======== RECORDS

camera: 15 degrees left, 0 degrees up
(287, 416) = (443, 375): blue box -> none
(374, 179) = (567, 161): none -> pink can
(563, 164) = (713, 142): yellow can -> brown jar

================
======== RECORDS

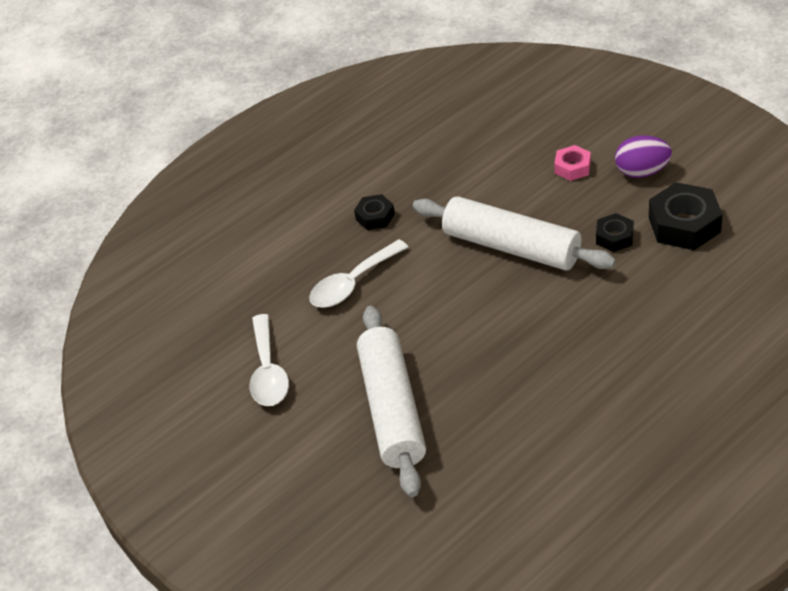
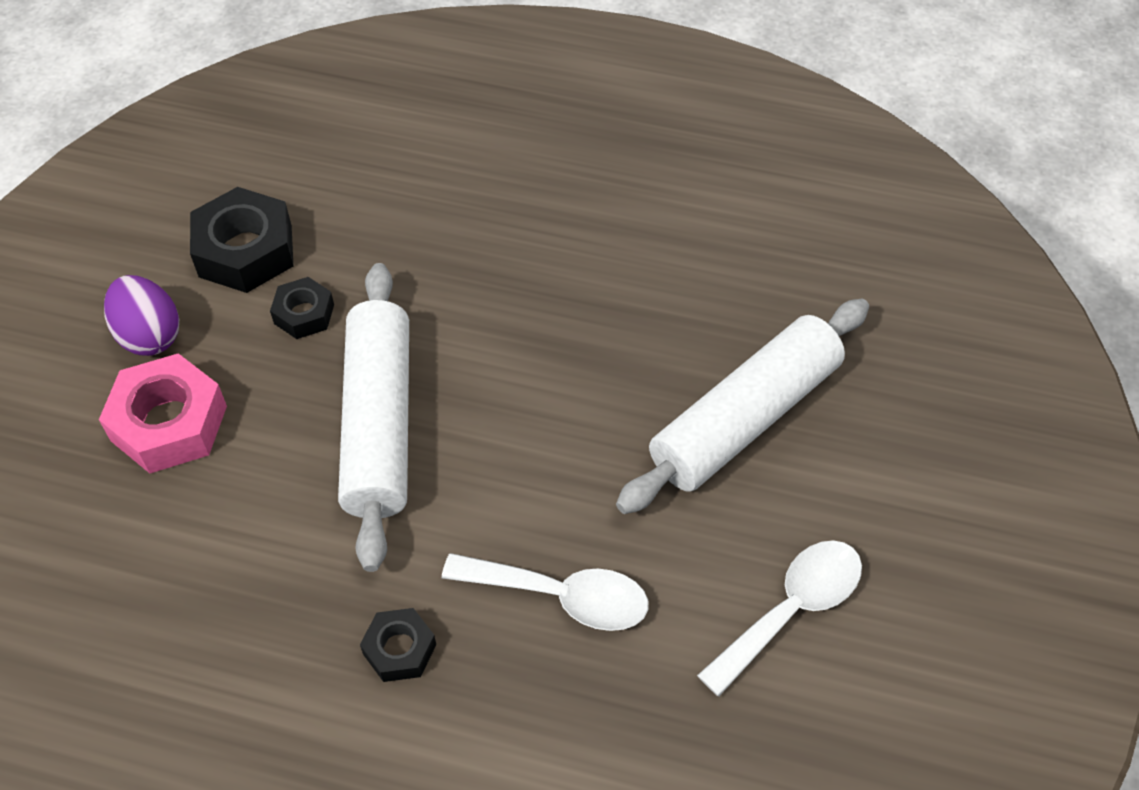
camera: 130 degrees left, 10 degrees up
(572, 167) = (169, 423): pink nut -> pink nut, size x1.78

================

* **EXERCISE BRIEF**
Copy verbatim, from the listing above, each line from the one containing "(287, 416) = (443, 375): blue box -> none" down to the one containing "(563, 164) = (713, 142): yellow", inclusive.

* **OUTPUT**
(287, 416) = (443, 375): blue box -> none
(374, 179) = (567, 161): none -> pink can
(563, 164) = (713, 142): yellow can -> brown jar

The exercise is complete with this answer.